Your goal: The reply is to contain the full listing, repeated exactly, with pictures left out.

Material supplied:
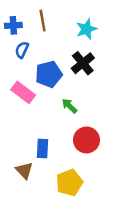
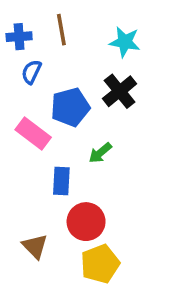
cyan star: (86, 29) -> (125, 42), turned 30
green arrow: (69, 106) -> (100, 153), turned -84
red circle: (86, 140) -> (86, 222), moved
blue rectangle: (43, 149) -> (61, 181), moved

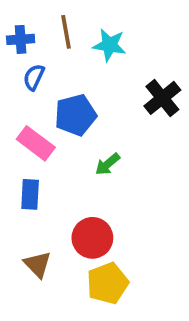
cyan star: (125, 42) -> (109, 45), moved
black cross: (120, 91) -> (162, 98), moved
blue rectangle: (61, 181) -> (30, 194), moved

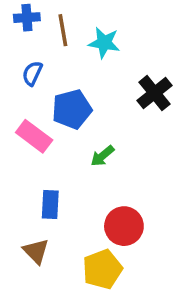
blue cross: (21, 39) -> (27, 18), moved
blue rectangle: (30, 194) -> (50, 204), moved
red circle: (92, 238) -> (124, 226), moved

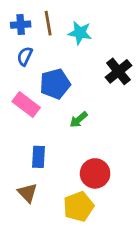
blue cross: (27, 18) -> (21, 25), moved

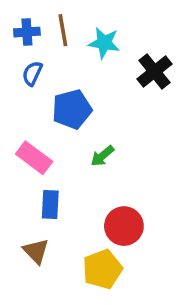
black cross: (118, 71) -> (154, 72), moved
pink rectangle: (26, 104) -> (34, 158), moved

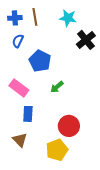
cyan star: (104, 43) -> (68, 18), moved
blue pentagon: (72, 109) -> (40, 61), turned -30

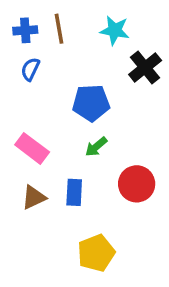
blue pentagon: (40, 61) -> (91, 103), moved, turned -30
blue rectangle: (28, 114) -> (74, 192), moved
red circle: (69, 126) -> (137, 184), moved
brown triangle: (20, 140) -> (34, 197), moved, turned 49

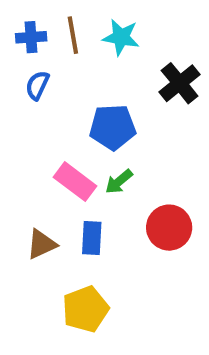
cyan star: (115, 30) -> (121, 37), moved
pink rectangle: (32, 148) -> (75, 182), moved
yellow pentagon: (96, 253) -> (85, 309), moved

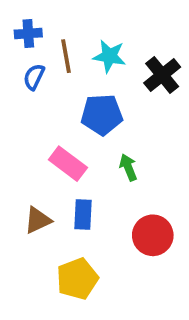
brown line: (73, 35) -> (66, 56), moved
cyan star: (121, 37) -> (109, 56), moved
green arrow: (119, 182) -> (128, 167), moved, turned 108
red circle: (169, 228) -> (153, 235), moved

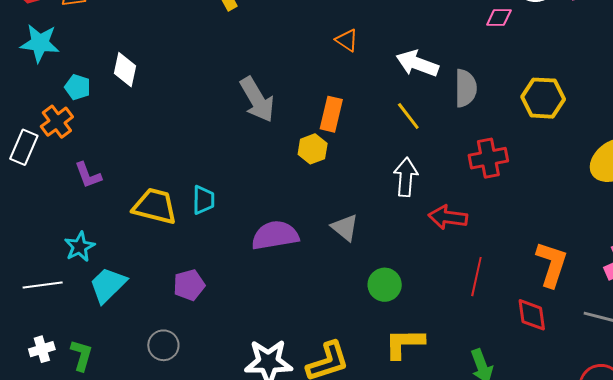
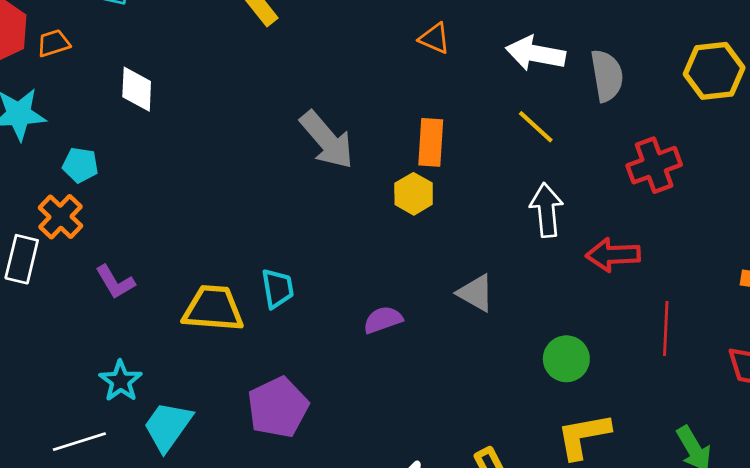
white diamond: (125, 70) -> (137, 89), moved
purple semicircle: (275, 235) -> (383, 320), size x0.6
purple pentagon: (189, 285) -> (278, 407), size x1.4
green circle: (385, 285) -> (566, 359), moved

Solution to the exercise:
cyan star: (86, 29) -> (125, 42), turned 30
green arrow: (69, 106) -> (100, 153), turned -84
red circle: (86, 140) -> (86, 222), moved
blue rectangle: (43, 149) -> (61, 181), moved

cyan star: (125, 42) -> (109, 45), moved
black cross: (120, 91) -> (162, 98), moved
blue rectangle: (61, 181) -> (30, 194), moved

blue cross: (21, 39) -> (27, 18), moved
blue rectangle: (30, 194) -> (50, 204), moved
red circle: (92, 238) -> (124, 226), moved

blue cross: (27, 18) -> (21, 25), moved

black cross: (118, 71) -> (154, 72), moved
pink rectangle: (26, 104) -> (34, 158), moved

cyan star: (104, 43) -> (68, 18), moved
blue pentagon: (72, 109) -> (40, 61), turned -30

blue pentagon: (40, 61) -> (91, 103), moved, turned -30
blue rectangle: (28, 114) -> (74, 192), moved
red circle: (69, 126) -> (137, 184), moved
brown triangle: (20, 140) -> (34, 197), moved, turned 49

cyan star: (115, 30) -> (121, 37), moved
pink rectangle: (32, 148) -> (75, 182), moved
yellow pentagon: (96, 253) -> (85, 309), moved

brown line: (73, 35) -> (66, 56), moved
cyan star: (121, 37) -> (109, 56), moved
green arrow: (119, 182) -> (128, 167), moved, turned 108
red circle: (169, 228) -> (153, 235), moved

white diamond: (125, 70) -> (137, 89), moved
purple semicircle: (275, 235) -> (383, 320), size x0.6
purple pentagon: (189, 285) -> (278, 407), size x1.4
green circle: (385, 285) -> (566, 359), moved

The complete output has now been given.